• What is needed:
The records below are to be transcribed word for word.

• Information:
⟨

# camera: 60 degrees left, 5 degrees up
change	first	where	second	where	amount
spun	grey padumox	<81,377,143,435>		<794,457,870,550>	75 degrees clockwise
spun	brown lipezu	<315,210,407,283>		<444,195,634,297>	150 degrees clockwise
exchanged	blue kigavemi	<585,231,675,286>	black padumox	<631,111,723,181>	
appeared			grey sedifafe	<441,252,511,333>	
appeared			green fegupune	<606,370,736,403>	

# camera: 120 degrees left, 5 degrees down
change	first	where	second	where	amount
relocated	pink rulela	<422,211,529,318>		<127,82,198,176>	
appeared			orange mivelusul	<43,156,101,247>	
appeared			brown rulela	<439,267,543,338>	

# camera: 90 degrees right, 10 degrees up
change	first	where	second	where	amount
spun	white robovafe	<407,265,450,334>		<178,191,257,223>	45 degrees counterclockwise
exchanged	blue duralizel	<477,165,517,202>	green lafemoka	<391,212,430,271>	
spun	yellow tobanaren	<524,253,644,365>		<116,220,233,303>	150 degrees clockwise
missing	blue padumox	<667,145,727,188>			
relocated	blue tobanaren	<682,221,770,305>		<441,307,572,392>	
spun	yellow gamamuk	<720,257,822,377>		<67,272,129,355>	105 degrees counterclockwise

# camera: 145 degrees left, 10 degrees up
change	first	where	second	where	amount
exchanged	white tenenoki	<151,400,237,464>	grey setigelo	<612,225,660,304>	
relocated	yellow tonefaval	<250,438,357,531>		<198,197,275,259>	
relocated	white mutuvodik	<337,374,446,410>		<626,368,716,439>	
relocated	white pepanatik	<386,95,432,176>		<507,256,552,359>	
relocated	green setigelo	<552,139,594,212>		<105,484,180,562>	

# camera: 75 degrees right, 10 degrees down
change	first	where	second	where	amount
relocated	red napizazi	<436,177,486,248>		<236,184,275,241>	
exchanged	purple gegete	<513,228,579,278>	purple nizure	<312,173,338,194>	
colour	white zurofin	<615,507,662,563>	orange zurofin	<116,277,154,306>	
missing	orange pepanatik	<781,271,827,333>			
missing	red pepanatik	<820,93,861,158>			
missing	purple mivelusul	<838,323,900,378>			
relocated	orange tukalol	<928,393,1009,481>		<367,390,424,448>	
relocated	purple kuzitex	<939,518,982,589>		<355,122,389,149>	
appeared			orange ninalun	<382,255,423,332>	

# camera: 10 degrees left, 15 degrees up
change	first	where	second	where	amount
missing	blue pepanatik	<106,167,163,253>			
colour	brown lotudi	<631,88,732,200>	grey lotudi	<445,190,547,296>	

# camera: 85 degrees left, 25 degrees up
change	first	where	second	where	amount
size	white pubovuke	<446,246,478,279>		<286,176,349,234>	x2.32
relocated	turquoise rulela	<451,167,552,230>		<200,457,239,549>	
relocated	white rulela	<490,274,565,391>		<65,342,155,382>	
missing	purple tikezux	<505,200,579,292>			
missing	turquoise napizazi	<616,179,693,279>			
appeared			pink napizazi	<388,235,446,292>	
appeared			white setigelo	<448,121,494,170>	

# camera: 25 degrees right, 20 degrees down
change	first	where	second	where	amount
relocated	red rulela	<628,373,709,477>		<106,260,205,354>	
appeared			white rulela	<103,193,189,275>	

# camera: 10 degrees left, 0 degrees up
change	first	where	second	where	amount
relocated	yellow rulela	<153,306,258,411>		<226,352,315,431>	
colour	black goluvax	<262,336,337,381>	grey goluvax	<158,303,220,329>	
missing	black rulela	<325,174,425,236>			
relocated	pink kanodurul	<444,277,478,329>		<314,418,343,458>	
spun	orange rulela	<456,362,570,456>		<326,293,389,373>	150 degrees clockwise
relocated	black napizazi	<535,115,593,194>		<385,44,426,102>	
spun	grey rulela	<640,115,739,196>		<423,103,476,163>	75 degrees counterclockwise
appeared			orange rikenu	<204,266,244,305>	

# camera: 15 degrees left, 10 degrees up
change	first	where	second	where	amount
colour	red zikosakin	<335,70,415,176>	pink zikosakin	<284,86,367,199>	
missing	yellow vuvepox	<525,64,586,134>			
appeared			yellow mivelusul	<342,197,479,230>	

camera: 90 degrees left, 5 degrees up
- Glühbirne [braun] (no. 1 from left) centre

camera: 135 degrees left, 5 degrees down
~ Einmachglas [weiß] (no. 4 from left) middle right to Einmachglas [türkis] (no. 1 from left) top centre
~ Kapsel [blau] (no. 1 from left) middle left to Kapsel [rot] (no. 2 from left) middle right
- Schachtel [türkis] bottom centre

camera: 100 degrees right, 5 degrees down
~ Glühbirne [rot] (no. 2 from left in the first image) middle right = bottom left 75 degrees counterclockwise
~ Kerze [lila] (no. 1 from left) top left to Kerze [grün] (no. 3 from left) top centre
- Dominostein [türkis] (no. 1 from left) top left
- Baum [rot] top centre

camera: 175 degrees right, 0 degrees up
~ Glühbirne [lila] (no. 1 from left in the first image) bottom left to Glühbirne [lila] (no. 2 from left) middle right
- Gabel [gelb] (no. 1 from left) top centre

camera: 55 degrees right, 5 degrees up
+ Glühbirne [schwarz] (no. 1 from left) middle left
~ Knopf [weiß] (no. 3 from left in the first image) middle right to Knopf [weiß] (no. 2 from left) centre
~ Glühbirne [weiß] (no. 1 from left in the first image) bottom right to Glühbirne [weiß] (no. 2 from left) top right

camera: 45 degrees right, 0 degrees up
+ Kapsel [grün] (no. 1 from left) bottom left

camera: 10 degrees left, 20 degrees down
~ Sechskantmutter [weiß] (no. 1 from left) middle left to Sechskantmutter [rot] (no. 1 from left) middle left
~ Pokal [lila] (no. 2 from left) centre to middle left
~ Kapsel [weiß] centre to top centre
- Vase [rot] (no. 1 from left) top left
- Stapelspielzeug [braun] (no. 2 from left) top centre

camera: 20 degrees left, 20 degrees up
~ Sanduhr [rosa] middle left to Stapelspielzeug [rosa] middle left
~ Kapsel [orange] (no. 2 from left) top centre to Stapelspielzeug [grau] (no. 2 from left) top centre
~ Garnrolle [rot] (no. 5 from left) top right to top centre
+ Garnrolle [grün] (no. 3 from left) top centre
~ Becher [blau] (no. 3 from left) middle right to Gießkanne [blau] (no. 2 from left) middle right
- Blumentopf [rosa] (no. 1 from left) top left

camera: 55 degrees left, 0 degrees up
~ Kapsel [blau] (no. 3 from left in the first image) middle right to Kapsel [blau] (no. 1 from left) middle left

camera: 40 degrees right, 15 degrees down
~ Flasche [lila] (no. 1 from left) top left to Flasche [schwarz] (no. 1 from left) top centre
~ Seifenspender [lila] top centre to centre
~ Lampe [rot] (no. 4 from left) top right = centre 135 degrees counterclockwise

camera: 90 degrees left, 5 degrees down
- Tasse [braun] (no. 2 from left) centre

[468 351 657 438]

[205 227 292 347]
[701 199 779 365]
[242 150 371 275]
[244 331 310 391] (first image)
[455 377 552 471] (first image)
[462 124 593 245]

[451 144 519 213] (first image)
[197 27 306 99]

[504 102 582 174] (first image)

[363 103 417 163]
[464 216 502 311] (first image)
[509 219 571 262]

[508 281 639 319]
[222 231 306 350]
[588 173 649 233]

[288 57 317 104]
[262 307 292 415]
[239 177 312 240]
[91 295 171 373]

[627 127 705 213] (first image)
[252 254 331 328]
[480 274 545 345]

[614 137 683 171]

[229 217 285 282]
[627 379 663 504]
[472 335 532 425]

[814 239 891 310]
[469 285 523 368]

⟩

• Response:
# camera: 60 degrees left, 5 degrees up
change	first	where	second	where	amount
spun	grey padumox	<81,377,143,435>		<794,457,870,550>	75 degrees clockwise
spun	brown lipezu	<315,210,407,283>		<444,195,634,297>	150 degrees clockwise
exchanged	blue kigavemi	<585,231,675,286>	black padumox	<631,111,723,181>	
appeared			grey sedifafe	<441,252,511,333>	
appeared			green fegupune	<606,370,736,403>	

# camera: 120 degrees left, 5 degrees down
change	first	where	second	where	amount
relocated	pink rulela	<422,211,529,318>		<127,82,198,176>	
appeared			orange mivelusul	<43,156,101,247>	
appeared			brown rulela	<439,267,543,338>	

# camera: 90 degrees right, 10 degrees up
change	first	where	second	where	amount
spun	white robovafe	<407,265,450,334>		<178,191,257,223>	45 degrees counterclockwise
exchanged	blue duralizel	<477,165,517,202>	green lafemoka	<391,212,430,271>	
spun	yellow tobanaren	<524,253,644,365>		<116,220,233,303>	150 degrees clockwise
missing	blue padumox	<667,145,727,188>			
relocated	blue tobanaren	<682,221,770,305>		<441,307,572,392>	
spun	yellow gamamuk	<720,257,822,377>		<67,272,129,355>	105 degrees counterclockwise

# camera: 145 degrees left, 10 degrees up
change	first	where	second	where	amount
exchanged	white tenenoki	<151,400,237,464>	grey setigelo	<612,225,660,304>	
relocated	yellow tonefaval	<250,438,357,531>		<198,197,275,259>	
relocated	white mutuvodik	<337,374,446,410>		<626,368,716,439>	
relocated	white pepanatik	<386,95,432,176>		<507,256,552,359>	
relocated	green setigelo	<552,139,594,212>		<105,484,180,562>	

# camera: 75 degrees right, 10 degrees down
change	first	where	second	where	amount
relocated	red napizazi	<436,177,486,248>		<236,184,275,241>	
exchanged	purple gegete	<513,228,579,278>	purple nizure	<312,173,338,194>	
colour	white zurofin	<615,507,662,563>	orange zurofin	<116,277,154,306>	
missing	orange pepanatik	<781,271,827,333>			
missing	red pepanatik	<820,93,861,158>			
missing	purple mivelusul	<838,323,900,378>			
relocated	orange tukalol	<928,393,1009,481>		<367,390,424,448>	
relocated	purple kuzitex	<939,518,982,589>		<355,122,389,149>	
appeared			orange ninalun	<382,255,423,332>	

# camera: 10 degrees left, 15 degrees up
change	first	where	second	where	amount
missing	blue pepanatik	<106,167,163,253>			
colour	brown lotudi	<631,88,732,200>	grey lotudi	<445,190,547,296>	

# camera: 85 degrees left, 25 degrees up
change	first	where	second	where	amount
size	white pubovuke	<446,246,478,279>		<286,176,349,234>	x2.32
relocated	turquoise rulela	<451,167,552,230>		<200,457,239,549>	
relocated	white rulela	<490,274,565,391>		<65,342,155,382>	
missing	purple tikezux	<505,200,579,292>			
missing	turquoise napizazi	<616,179,693,279>			
appeared			pink napizazi	<388,235,446,292>	
appeared			white setigelo	<448,121,494,170>	

# camera: 25 degrees right, 20 degrees down
change	first	where	second	where	amount
relocated	red rulela	<628,373,709,477>		<106,260,205,354>	
appeared			white rulela	<103,193,189,275>	

# camera: 10 degrees left, 0 degrees up
change	first	where	second	where	amount
relocated	yellow rulela	<153,306,258,411>		<226,352,315,431>	
colour	black goluvax	<262,336,337,381>	grey goluvax	<158,303,220,329>	
missing	black rulela	<325,174,425,236>			
relocated	pink kanodurul	<444,277,478,329>		<314,418,343,458>	
spun	orange rulela	<456,362,570,456>		<326,293,389,373>	150 degrees clockwise
relocated	black napizazi	<535,115,593,194>		<385,44,426,102>	
spun	grey rulela	<640,115,739,196>		<423,103,476,163>	75 degrees counterclockwise
appeared			orange rikenu	<204,266,244,305>	

# camera: 15 degrees left, 10 degrees up
change	first	where	second	where	amount
colour	red zikosakin	<335,70,415,176>	pink zikosakin	<284,86,367,199>	
missing	yellow vuvepox	<525,64,586,134>			
appeared			yellow mivelusul	<342,197,479,230>	

camera: 90 degrees left, 5 degrees up
- Glühbirne [braun] (no. 1 from left) centre

camera: 135 degrees left, 5 degrees down
~ Einmachglas [weiß] (no. 4 from left) middle right to Einmachglas [türkis] (no. 1 from left) top centre
~ Kapsel [blau] (no. 1 from left) middle left to Kapsel [rot] (no. 2 from left) middle right
- Schachtel [türkis] bottom centre

camera: 100 degrees right, 5 degrees down
~ Glühbirne [rot] (no. 2 from left in the first image) middle right = bottom left 75 degrees counterclockwise
~ Kerze [lila] (no. 1 from left) top left to Kerze [grün] (no. 3 from left) top centre
- Dominostein [türkis] (no. 1 from left) top left
- Baum [rot] top centre

camera: 175 degrees right, 0 degrees up
~ Glühbirne [lila] (no. 1 from left in the first image) bottom left to Glühbirne [lila] (no. 2 from left) middle right
- Gabel [gelb] (no. 1 from left) top centre

camera: 55 degrees right, 5 degrees up
+ Glühbirne [schwarz] (no. 1 from left) middle left
~ Knopf [weiß] (no. 3 from left in the first image) middle right to Knopf [weiß] (no. 2 from left) centre
~ Glühbirne [weiß] (no. 1 from left in the first image) bottom right to Glühbirne [weiß] (no. 2 from left) top right

camera: 45 degrees right, 0 degrees up
+ Kapsel [grün] (no. 1 from left) bottom left

camera: 10 degrees left, 20 degrees down
~ Sechskantmutter [weiß] (no. 1 from left) middle left to Sechskantmutter [rot] (no. 1 from left) middle left
~ Pokal [lila] (no. 2 from left) centre to middle left
~ Kapsel [weiß] centre to top centre
- Vase [rot] (no. 1 from left) top left
- Stapelspielzeug [braun] (no. 2 from left) top centre

camera: 20 degrees left, 20 degrees up
~ Sanduhr [rosa] middle left to Stapelspielzeug [rosa] middle left
~ Kapsel [orange] (no. 2 from left) top centre to Stapelspielzeug [grau] (no. 2 from left) top centre
~ Garnrolle [rot] (no. 5 from left) top right to top centre
+ Garnrolle [grün] (no. 3 from left) top centre
~ Becher [blau] (no. 3 from left) middle right to Gießkanne [blau] (no. 2 from left) middle right
- Blumentopf [rosa] (no. 1 from left) top left

camera: 55 degrees left, 0 degrees up
~ Kapsel [blau] (no. 3 from left in the first image) middle right to Kapsel [blau] (no. 1 from left) middle left

camera: 40 degrees right, 15 degrees down
~ Flasche [lila] (no. 1 from left) top left to Flasche [schwarz] (no. 1 from left) top centre
~ Seifenspender [lila] top centre to centre
~ Lampe [rot] (no. 4 from left) top right = centre 135 degrees counterclockwise

camera: 90 degrees left, 5 degrees down
- Tasse [braun] (no. 2 from left) centre

[468 351 657 438]

[205 227 292 347]
[701 199 779 365]
[242 150 371 275]
[244 331 310 391] (first image)
[455 377 552 471] (first image)
[462 124 593 245]

[451 144 519 213] (first image)
[197 27 306 99]

[504 102 582 174] (first image)

[363 103 417 163]
[464 216 502 311] (first image)
[509 219 571 262]

[508 281 639 319]
[222 231 306 350]
[588 173 649 233]

[288 57 317 104]
[262 307 292 415]
[239 177 312 240]
[91 295 171 373]

[627 127 705 213] (first image)
[252 254 331 328]
[480 274 545 345]

[614 137 683 171]

[229 217 285 282]
[627 379 663 504]
[472 335 532 425]

[814 239 891 310]
[469 285 523 368]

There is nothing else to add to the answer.